_Exercise:_
Search the entries for the word "pawn" and copy each line that has it.

_Records shown:_
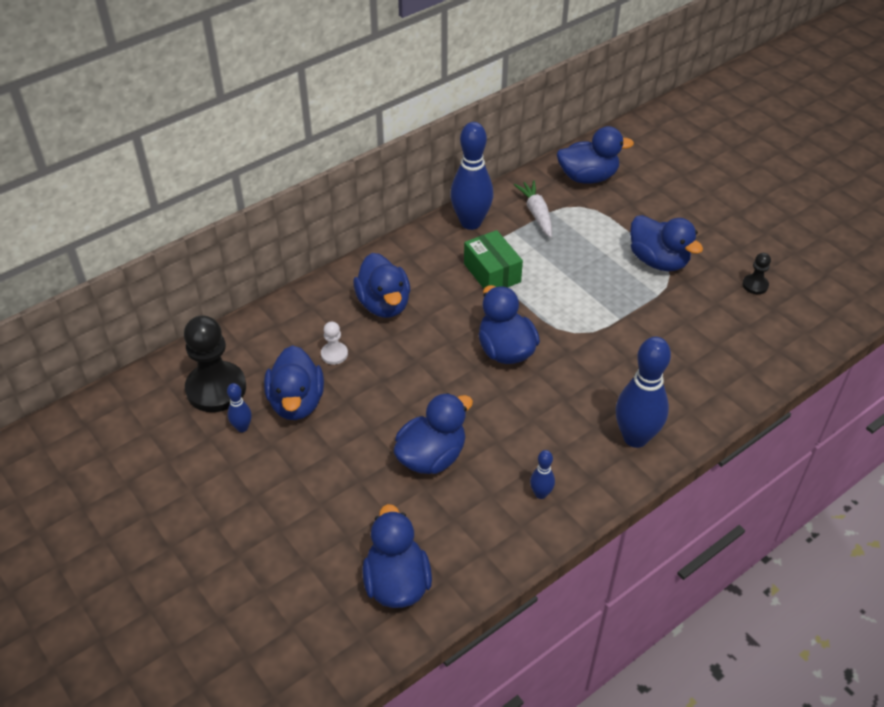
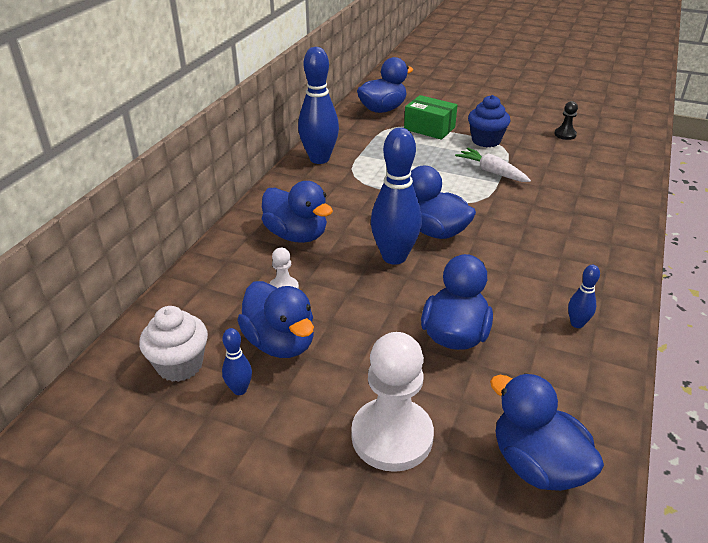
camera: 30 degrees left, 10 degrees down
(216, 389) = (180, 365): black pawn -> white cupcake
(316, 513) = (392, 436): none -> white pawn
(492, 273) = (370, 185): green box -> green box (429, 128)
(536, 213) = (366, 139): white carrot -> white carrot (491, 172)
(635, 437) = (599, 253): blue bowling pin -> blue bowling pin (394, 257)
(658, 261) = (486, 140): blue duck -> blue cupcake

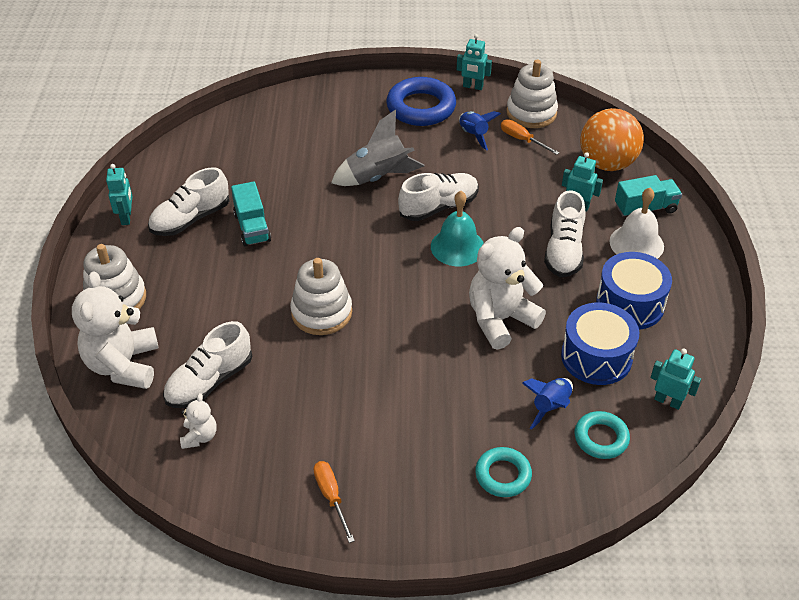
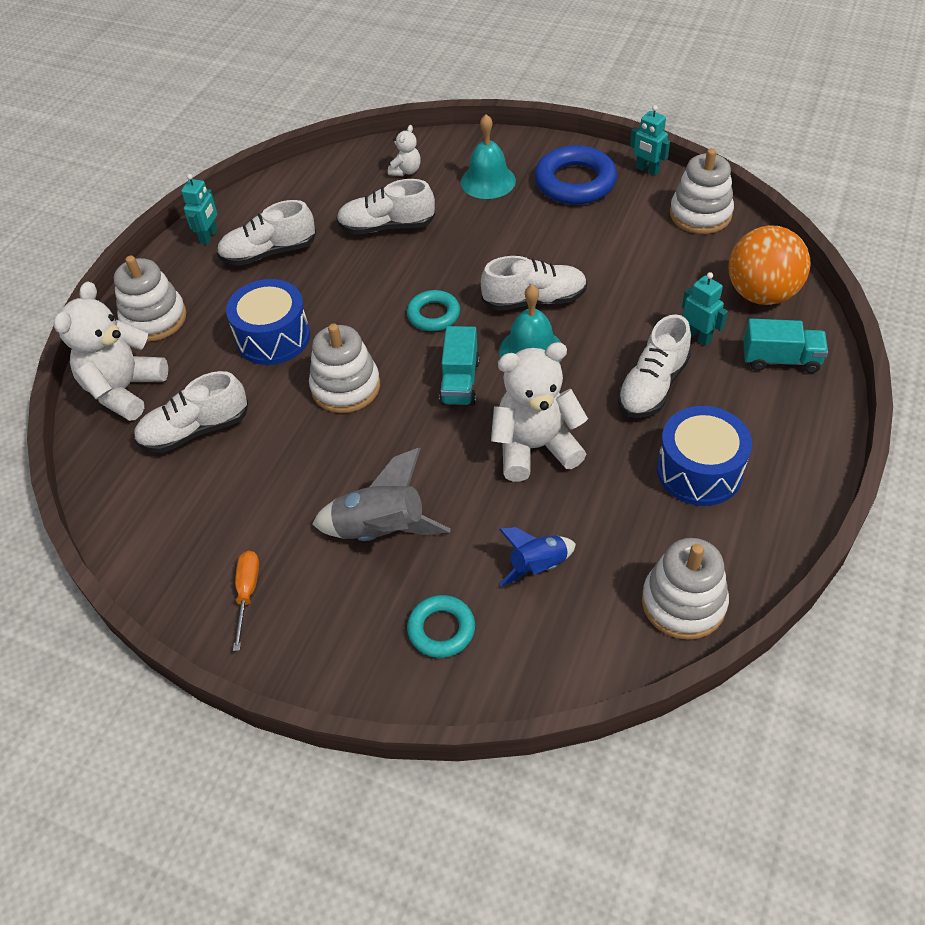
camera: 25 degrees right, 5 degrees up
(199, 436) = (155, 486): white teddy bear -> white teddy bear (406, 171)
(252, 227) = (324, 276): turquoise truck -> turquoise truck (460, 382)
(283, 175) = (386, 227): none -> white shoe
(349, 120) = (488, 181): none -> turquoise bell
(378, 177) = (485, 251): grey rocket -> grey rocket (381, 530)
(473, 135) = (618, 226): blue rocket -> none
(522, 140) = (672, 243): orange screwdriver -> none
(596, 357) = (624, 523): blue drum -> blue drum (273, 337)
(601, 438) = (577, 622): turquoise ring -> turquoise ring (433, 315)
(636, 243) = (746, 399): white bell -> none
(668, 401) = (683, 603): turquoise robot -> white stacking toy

_Solution:_
(216, 389) = (180, 365): black pawn -> white cupcake
(316, 513) = (392, 436): none -> white pawn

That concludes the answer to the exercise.